About this exercise
Set each entry down verbatim, omitting images.

Colored object listings
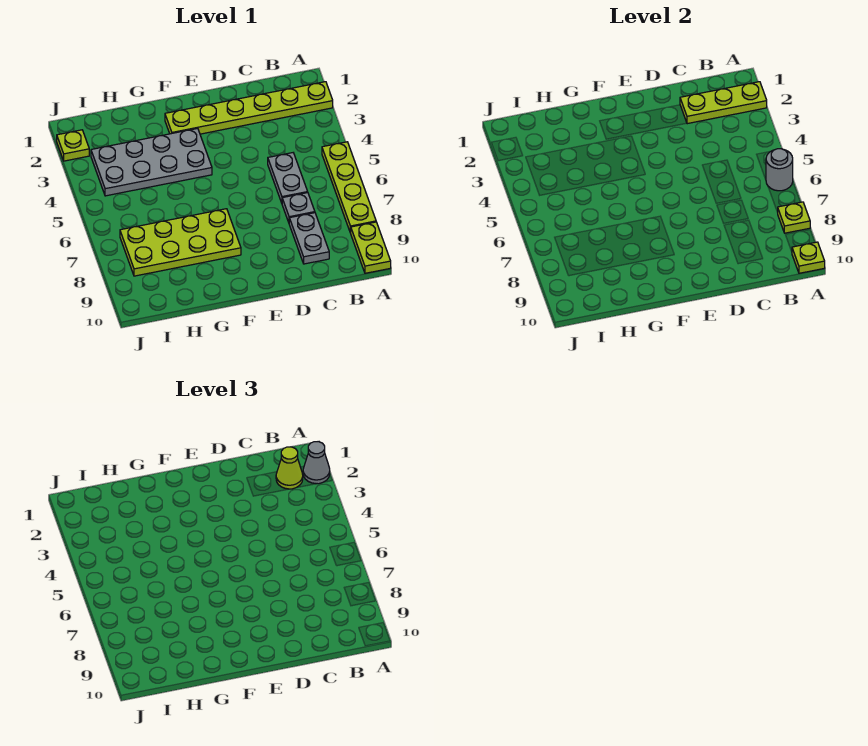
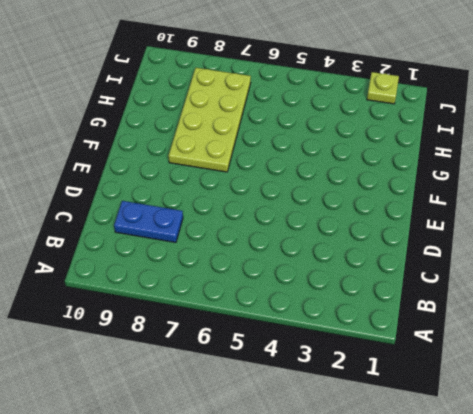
blue plate C8:C9 level 1 -> grey plate C8:C9 level 1
none -> lime plate A2:F2 level 1
none -> lime plate A5:A8 level 1
none -> lime plate A9:A10 level 1

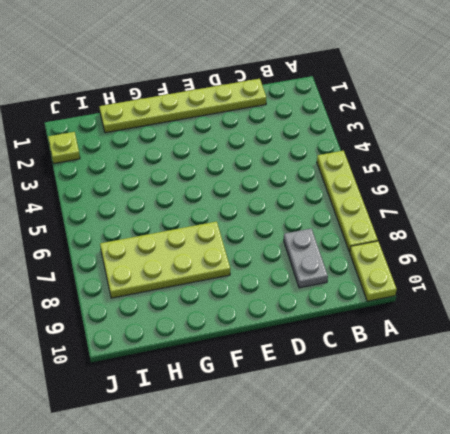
lime plate C1:H1 level 1 -> lime plate A2:F2 level 1
none -> grey plate C5:C6 level 1
none -> grey plate C7 level 1
none -> grey plate F3:I4 level 1

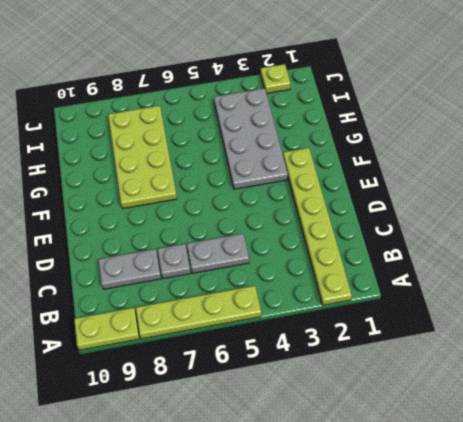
none -> lime plate A2:C2 level 2
none -> grey round brick A6 level 2
none -> lime plate A8 level 2

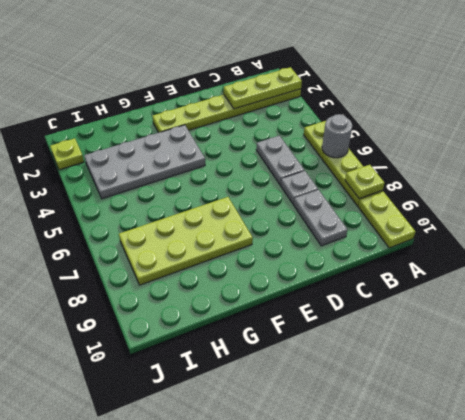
none -> lime plate A10 level 2
none -> grey cone A2 level 3
none -> lime cone B2 level 3

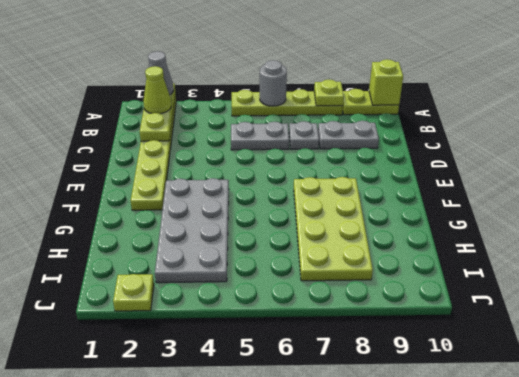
lime brick A10 level 2 -> lime plate A10 level 2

Output
blue plate C8:C9 level 1 -> grey plate C8:C9 level 1
none -> lime plate A2:F2 level 1
none -> lime plate A5:A8 level 1
none -> lime plate A9:A10 level 1

lime plate C1:H1 level 1 -> lime plate A2:F2 level 1
none -> grey plate C5:C6 level 1
none -> grey plate C7 level 1
none -> grey plate F3:I4 level 1

none -> lime plate A2:C2 level 2
none -> grey round brick A6 level 2
none -> lime plate A8 level 2

none -> lime plate A10 level 2
none -> grey cone A2 level 3
none -> lime cone B2 level 3

lime brick A10 level 2 -> lime plate A10 level 2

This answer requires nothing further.